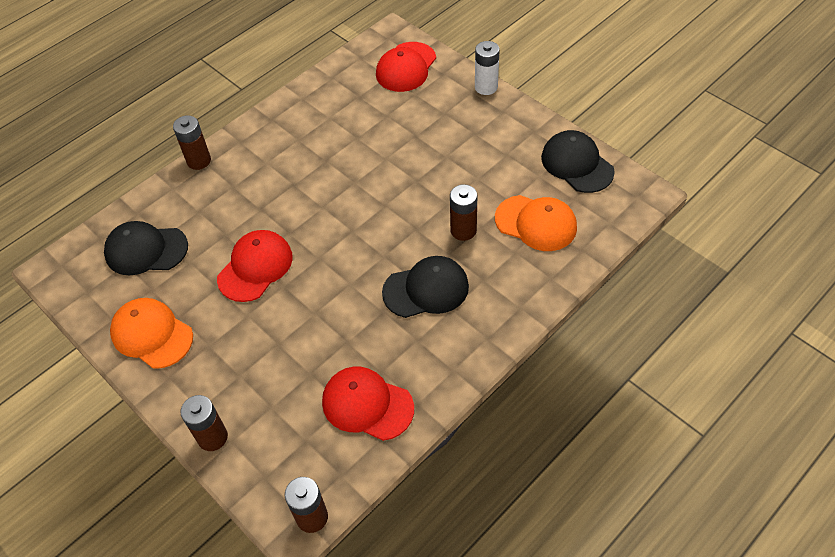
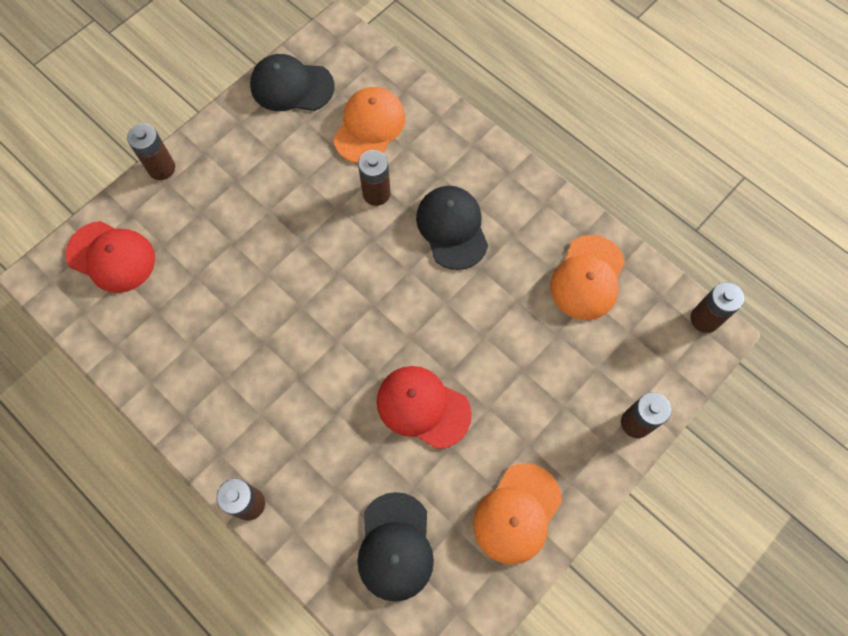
camera: 95 degrees left, 15 degrees up
(367, 404) = (587, 278): red cap -> orange cap
(486, 87) = (161, 168): white battery -> brown battery
(577, 164) = (291, 86): black cap -> black cap turned 45 degrees clockwise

_ _ _ _ _ _ _

→ Goal of the exercise
Would you copy out all the data exactly, without the images?

→ Solution to this exercise
camera: 95 degrees left, 15 degrees up
(367, 404) = (587, 278): red cap -> orange cap
(486, 87) = (161, 168): white battery -> brown battery
(577, 164) = (291, 86): black cap -> black cap turned 45 degrees clockwise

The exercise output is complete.